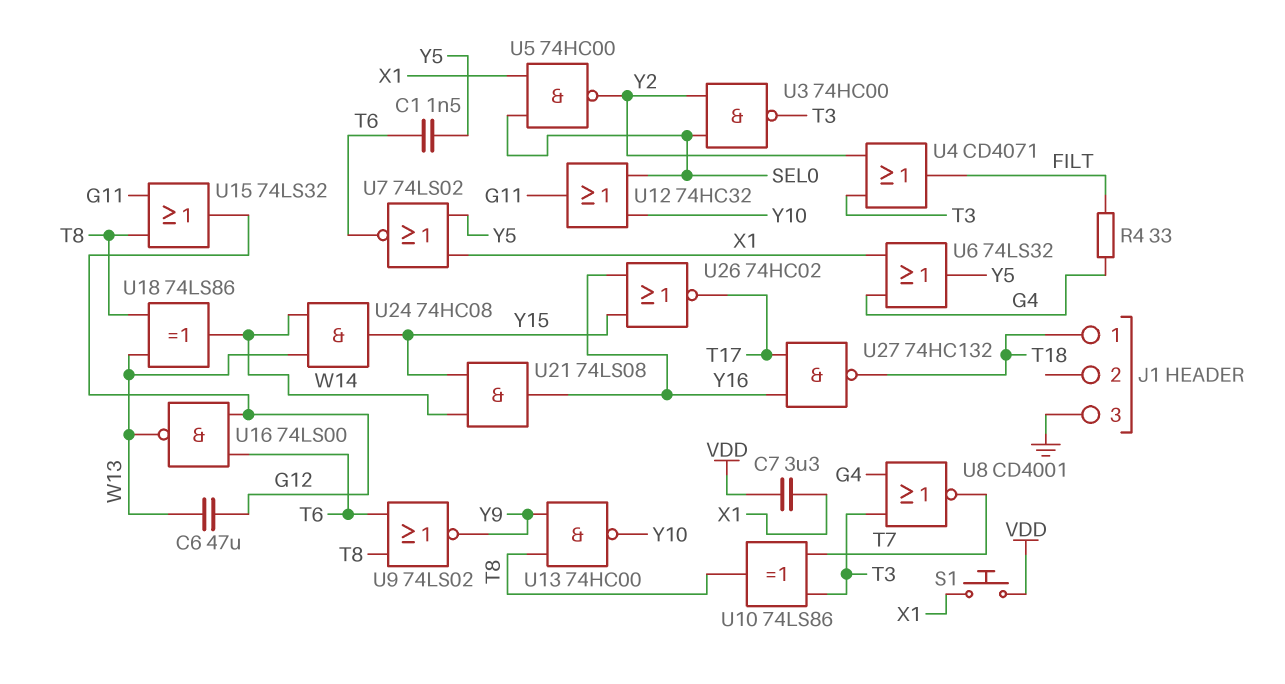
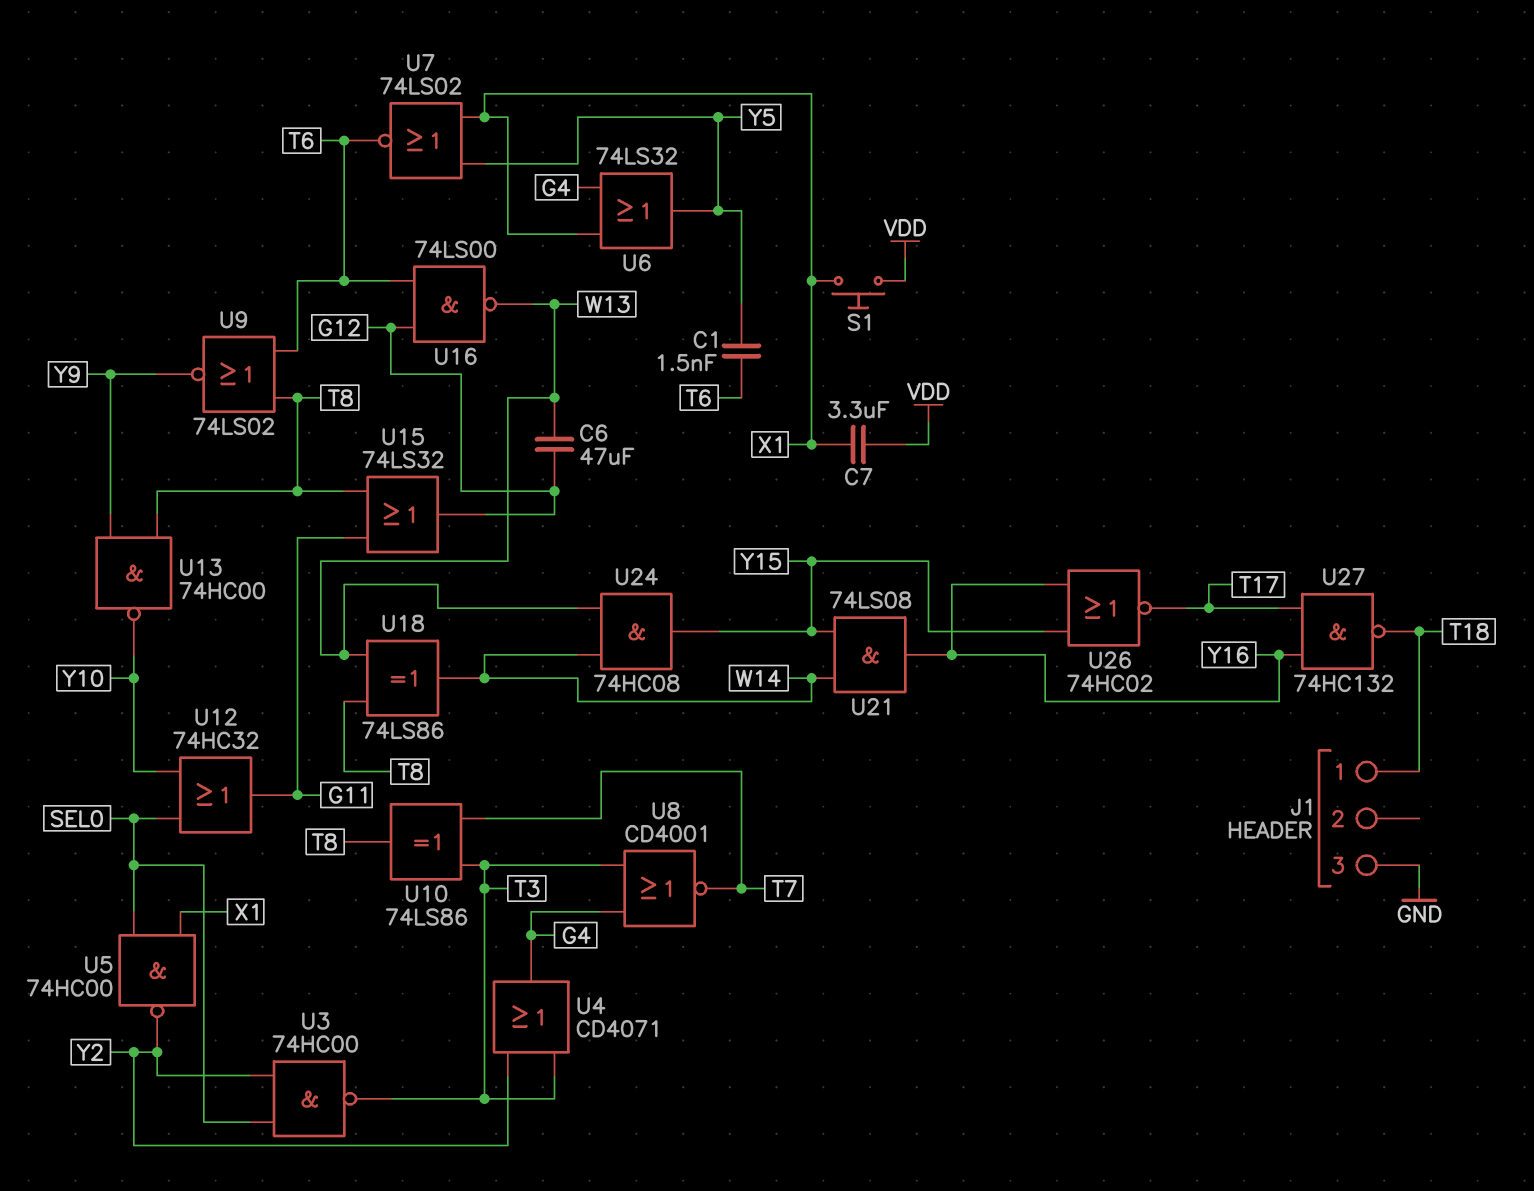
R4: 33 (FILT, G4) -> none
U4: OR CD4071 (in T3, in Y2, out FILT) -> OR CD4071 (in T3, in Y2, out G4)

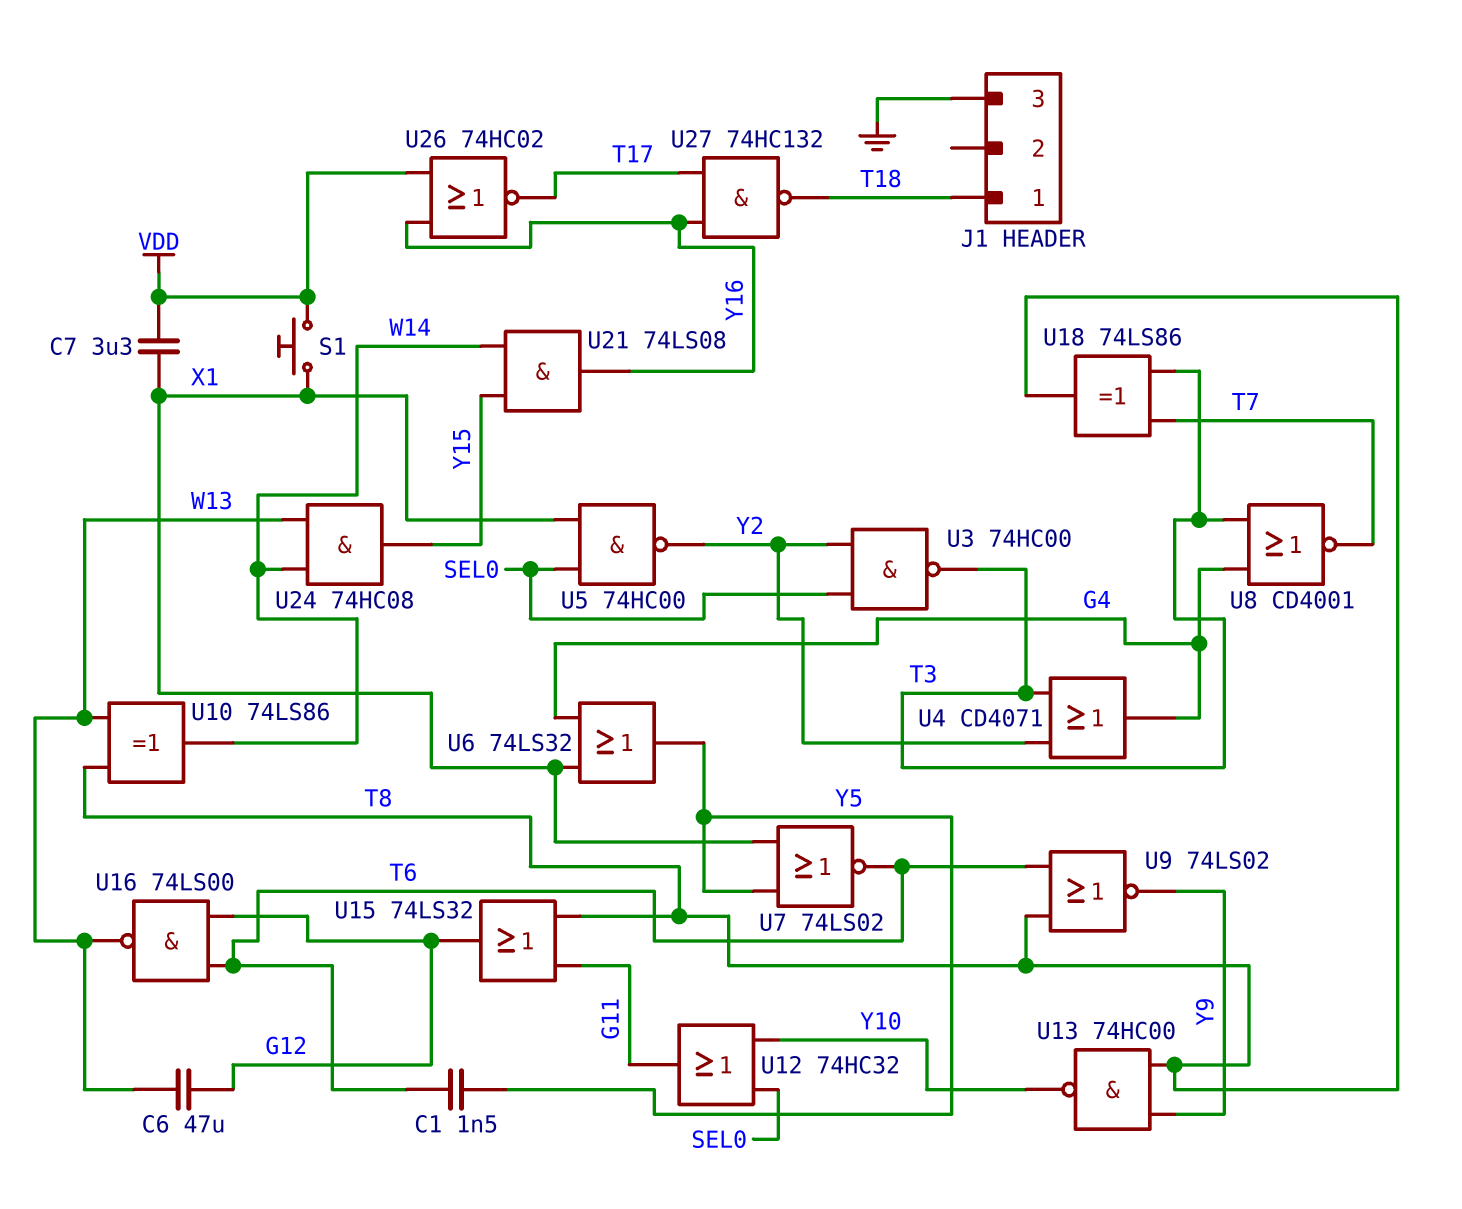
U10: XOR 74LS86 (in T3, in T7, out T8) -> XOR 74LS86 (in T8, in W13, out W14)
U18: XOR 74LS86 (in T8, in W13, out W14) -> XOR 74LS86 (in T3, in T7, out T8)
U26: NOR 74HC02 (in Y15, in Y16, out T17) -> NOR 74HC02 (in VDD, in Y16, out T17)

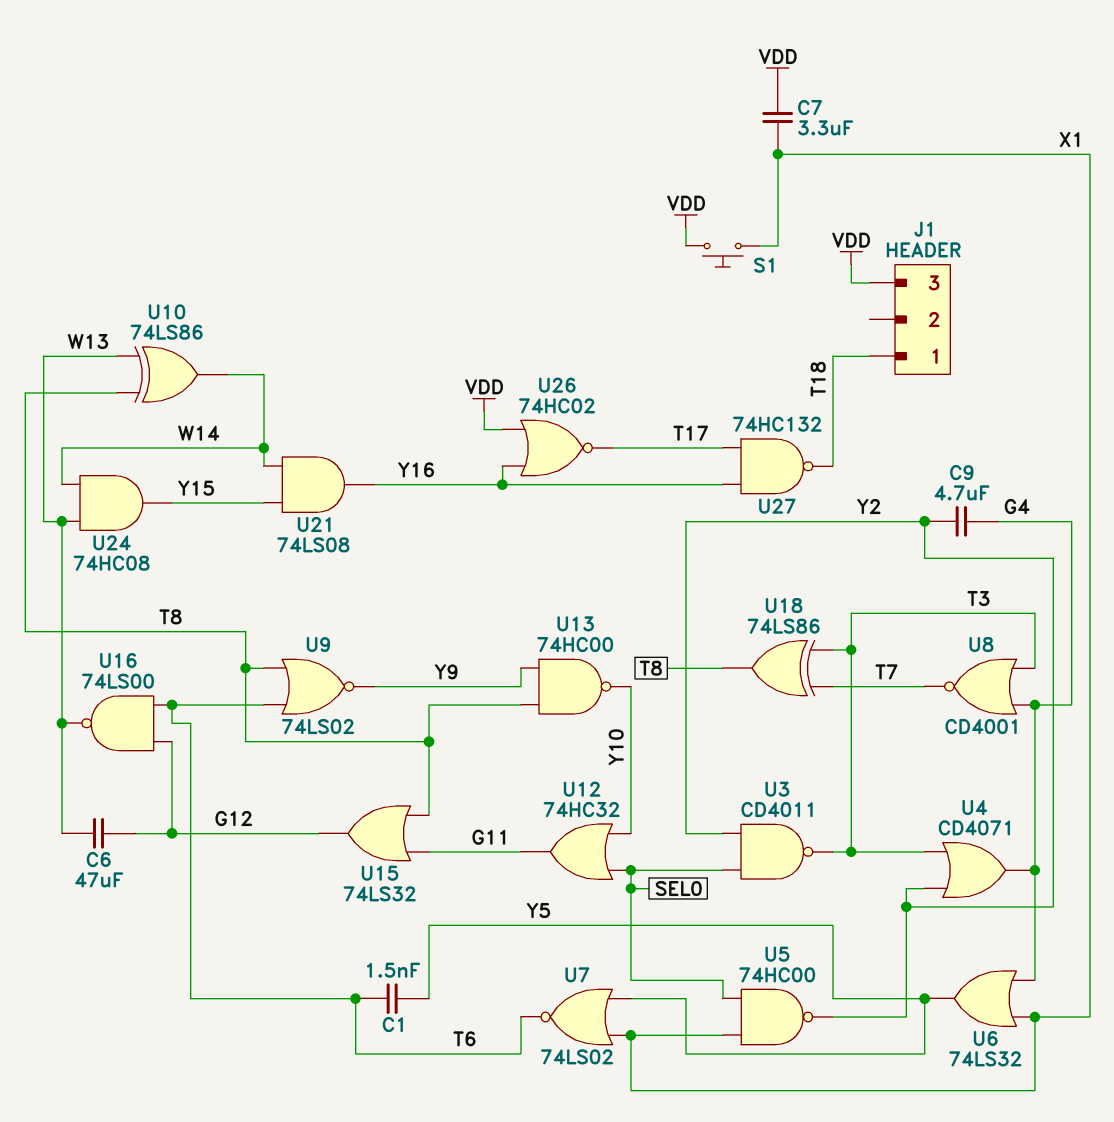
C9: none -> 4.7uF (G4, Y2)
J1 pin 3: GND -> VDD
U3: NAND 74HC00 (in SEL0, in Y2, out T3) -> NAND CD4011 (in SEL0, in Y2, out T3)

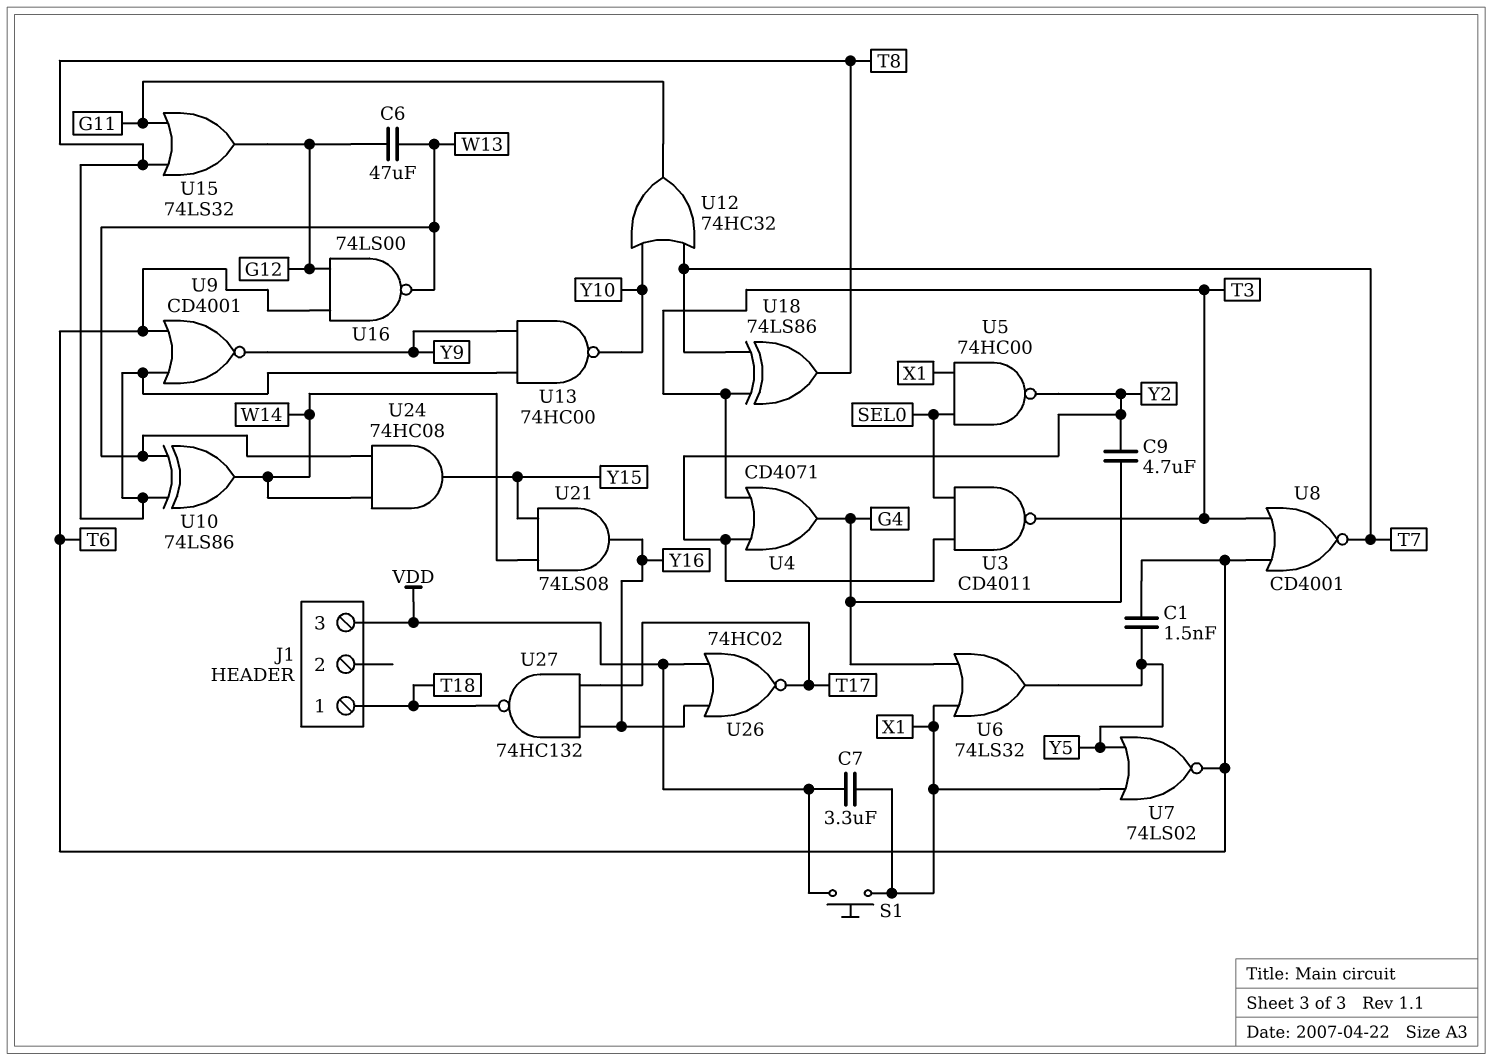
U8: NOR CD4001 (in G4, in T3, out T7) -> NOR CD4001 (in T3, in T6, out T7)
U9: NOR 74LS02 (in T6, in T8, out Y9) -> NOR CD4001 (in T6, in T8, out Y9)
U12: OR 74HC32 (in SEL0, in Y10, out G11) -> OR 74HC32 (in T7, in Y10, out G11)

◆ ◆ ◆ ◆

WORK INSTRUCTION
Lines of the material that contain the word "FILT" are to be gathered.

SOLUTION FOR THIS PROBLEM
R4: 33 (FILT, G4) -> none
U4: OR CD4071 (in T3, in Y2, out FILT) -> OR CD4071 (in T3, in Y2, out G4)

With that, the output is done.